WORK INSTRUCTION –
The listing below holds a line with "RADIO pin MISO: A0 -> 4" and a line with "GPS3 pin RX: MI -> 11". Reproduce those two lines exactly, plus everything between them.

++++++++

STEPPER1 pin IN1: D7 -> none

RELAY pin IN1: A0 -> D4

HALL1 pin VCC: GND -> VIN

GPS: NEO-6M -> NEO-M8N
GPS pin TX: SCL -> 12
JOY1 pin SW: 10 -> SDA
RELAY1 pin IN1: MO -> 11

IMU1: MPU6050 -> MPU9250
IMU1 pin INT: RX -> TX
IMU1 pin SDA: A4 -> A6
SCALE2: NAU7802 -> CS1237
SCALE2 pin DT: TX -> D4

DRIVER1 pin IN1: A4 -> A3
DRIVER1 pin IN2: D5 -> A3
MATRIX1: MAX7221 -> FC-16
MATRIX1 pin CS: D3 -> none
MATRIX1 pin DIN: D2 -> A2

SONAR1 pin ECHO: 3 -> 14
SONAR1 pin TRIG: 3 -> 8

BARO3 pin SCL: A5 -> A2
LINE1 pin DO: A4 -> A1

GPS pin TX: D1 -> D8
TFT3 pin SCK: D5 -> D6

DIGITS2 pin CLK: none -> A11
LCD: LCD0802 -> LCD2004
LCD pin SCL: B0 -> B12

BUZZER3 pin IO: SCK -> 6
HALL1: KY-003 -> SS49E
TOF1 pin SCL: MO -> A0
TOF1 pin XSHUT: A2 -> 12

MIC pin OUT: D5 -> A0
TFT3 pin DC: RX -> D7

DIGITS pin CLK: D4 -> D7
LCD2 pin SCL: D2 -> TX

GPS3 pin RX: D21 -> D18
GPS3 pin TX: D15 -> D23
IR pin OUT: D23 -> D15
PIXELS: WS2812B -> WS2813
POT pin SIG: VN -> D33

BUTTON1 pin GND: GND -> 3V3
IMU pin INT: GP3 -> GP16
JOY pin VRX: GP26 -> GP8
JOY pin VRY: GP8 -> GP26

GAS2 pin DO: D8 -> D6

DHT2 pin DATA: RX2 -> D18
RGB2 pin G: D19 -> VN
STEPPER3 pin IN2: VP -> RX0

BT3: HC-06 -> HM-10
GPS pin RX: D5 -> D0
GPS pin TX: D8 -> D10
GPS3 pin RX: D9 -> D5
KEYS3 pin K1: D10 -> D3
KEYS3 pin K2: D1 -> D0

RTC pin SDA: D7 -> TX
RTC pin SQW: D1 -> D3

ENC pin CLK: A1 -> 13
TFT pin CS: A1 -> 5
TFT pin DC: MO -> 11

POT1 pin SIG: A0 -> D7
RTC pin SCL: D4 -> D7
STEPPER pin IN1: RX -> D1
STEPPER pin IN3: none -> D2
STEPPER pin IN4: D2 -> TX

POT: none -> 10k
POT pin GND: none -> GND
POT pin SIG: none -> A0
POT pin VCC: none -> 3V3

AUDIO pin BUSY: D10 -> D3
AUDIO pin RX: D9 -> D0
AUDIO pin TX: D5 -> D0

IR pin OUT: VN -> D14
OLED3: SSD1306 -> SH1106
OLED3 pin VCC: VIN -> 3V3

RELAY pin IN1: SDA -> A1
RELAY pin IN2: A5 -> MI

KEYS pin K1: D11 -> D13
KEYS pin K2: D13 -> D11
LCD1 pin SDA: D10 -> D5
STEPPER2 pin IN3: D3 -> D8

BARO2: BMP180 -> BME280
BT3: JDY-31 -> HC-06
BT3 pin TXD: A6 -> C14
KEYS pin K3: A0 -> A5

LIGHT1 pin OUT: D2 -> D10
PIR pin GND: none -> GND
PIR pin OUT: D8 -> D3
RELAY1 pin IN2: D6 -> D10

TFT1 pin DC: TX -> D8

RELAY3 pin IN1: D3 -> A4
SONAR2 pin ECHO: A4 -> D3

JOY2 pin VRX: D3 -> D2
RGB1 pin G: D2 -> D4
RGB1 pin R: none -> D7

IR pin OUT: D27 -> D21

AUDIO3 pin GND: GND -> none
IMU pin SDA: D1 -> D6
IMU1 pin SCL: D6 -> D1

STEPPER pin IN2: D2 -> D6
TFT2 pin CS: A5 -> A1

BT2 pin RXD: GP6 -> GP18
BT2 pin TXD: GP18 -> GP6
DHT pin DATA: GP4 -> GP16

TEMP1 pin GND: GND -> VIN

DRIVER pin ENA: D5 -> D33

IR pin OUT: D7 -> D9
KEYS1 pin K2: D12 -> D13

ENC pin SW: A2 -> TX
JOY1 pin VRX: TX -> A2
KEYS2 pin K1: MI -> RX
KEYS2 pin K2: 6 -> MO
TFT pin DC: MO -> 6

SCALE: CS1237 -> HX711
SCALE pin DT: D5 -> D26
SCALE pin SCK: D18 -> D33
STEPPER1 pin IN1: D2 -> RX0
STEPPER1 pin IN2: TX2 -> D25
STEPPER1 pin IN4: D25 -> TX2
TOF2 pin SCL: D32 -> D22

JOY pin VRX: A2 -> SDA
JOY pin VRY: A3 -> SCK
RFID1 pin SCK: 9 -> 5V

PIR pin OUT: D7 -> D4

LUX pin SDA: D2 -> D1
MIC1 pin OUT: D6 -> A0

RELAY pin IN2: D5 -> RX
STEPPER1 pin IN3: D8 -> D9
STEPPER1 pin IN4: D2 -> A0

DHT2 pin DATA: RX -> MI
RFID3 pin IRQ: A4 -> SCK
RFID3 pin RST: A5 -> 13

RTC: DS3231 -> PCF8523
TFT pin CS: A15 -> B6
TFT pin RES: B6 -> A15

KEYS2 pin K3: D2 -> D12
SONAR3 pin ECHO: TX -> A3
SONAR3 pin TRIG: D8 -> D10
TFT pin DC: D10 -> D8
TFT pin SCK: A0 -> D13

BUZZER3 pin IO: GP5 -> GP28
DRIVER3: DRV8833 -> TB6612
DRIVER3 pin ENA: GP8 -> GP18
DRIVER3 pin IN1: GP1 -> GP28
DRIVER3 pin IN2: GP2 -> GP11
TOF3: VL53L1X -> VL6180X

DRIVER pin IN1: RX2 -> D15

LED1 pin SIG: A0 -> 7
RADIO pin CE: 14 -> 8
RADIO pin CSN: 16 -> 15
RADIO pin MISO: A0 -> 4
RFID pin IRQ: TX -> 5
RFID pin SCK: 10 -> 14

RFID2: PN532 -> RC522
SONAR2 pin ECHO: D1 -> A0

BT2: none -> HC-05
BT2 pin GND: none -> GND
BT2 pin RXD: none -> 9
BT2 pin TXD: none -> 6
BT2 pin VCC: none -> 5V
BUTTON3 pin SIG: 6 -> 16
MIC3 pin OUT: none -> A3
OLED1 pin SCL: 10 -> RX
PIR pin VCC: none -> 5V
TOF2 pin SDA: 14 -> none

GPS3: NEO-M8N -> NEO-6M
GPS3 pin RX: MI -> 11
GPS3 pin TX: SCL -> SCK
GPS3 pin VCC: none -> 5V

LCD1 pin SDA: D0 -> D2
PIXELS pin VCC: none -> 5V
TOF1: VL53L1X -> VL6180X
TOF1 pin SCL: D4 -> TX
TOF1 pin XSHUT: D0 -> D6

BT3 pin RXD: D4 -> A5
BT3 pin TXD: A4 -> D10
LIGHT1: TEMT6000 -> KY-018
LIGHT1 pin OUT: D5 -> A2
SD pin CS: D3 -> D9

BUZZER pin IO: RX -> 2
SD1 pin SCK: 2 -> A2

++++++++

ANSWER BOX –
RADIO pin MISO: A0 -> 4
RFID pin IRQ: TX -> 5
RFID pin SCK: 10 -> 14

RFID2: PN532 -> RC522
SONAR2 pin ECHO: D1 -> A0

BT2: none -> HC-05
BT2 pin GND: none -> GND
BT2 pin RXD: none -> 9
BT2 pin TXD: none -> 6
BT2 pin VCC: none -> 5V
BUTTON3 pin SIG: 6 -> 16
MIC3 pin OUT: none -> A3
OLED1 pin SCL: 10 -> RX
PIR pin VCC: none -> 5V
TOF2 pin SDA: 14 -> none

GPS3: NEO-M8N -> NEO-6M
GPS3 pin RX: MI -> 11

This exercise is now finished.